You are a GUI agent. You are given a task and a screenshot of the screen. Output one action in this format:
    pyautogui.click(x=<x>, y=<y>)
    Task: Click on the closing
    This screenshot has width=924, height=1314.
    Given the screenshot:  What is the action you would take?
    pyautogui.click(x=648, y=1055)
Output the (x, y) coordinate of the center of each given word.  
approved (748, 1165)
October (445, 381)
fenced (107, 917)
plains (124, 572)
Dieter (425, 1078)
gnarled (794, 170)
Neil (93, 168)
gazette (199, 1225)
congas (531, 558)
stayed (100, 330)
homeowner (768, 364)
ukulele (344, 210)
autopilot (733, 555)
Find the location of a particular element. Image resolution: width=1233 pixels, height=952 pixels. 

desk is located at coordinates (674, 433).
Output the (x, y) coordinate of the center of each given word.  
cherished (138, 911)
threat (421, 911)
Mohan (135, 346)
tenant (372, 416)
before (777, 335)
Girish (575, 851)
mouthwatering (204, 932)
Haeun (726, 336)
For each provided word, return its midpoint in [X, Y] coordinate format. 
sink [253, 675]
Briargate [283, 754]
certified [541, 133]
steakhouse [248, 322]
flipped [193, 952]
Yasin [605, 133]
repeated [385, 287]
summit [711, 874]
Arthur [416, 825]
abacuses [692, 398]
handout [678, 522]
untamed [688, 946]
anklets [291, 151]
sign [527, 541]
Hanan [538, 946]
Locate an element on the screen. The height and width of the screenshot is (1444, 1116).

● **Exercise directions**
Rewrite all of the records above, replacing the word "center" with "midpoint" wherever it appears and leaving everything else unchanged.

● **Full answer**
You are a GUI agent. You are given a task and a screenshot of the screen. Output one action in this format:
    pyautogui.click(x=<x>, y=<y>)
    Task: Click on the closing
    This screenshot has width=924, height=1314.
    Given the screenshot:  What is the action you would take?
    pyautogui.click(x=648, y=1055)
Output the (x, y) coordinate of the midpoint of each given word.  
approved (748, 1165)
October (445, 381)
fenced (107, 917)
plains (124, 572)
Dieter (425, 1078)
gnarled (794, 170)
Neil (93, 168)
gazette (199, 1225)
congas (531, 558)
stayed (100, 330)
homeowner (768, 364)
ukulele (344, 210)
autopilot (733, 555)
Find the location of a particular element. Image resolution: width=1233 pixels, height=952 pixels. 

desk is located at coordinates (674, 433).
Output the (x, y) coordinate of the midpoint of each given word.  
cherished (138, 911)
threat (421, 911)
Mohan (135, 346)
tenant (372, 416)
before (777, 335)
Girish (575, 851)
mouthwatering (204, 932)
Haeun (726, 336)
For each provided word, return its midpoint in [X, Y] coordinate format. 
sink [253, 675]
Briargate [283, 754]
certified [541, 133]
steakhouse [248, 322]
flipped [193, 952]
Yasin [605, 133]
repeated [385, 287]
summit [711, 874]
Arthur [416, 825]
abacuses [692, 398]
handout [678, 522]
untamed [688, 946]
anklets [291, 151]
sign [527, 541]
Hanan [538, 946]
Locate an element on the screen. The height and width of the screenshot is (1444, 1116).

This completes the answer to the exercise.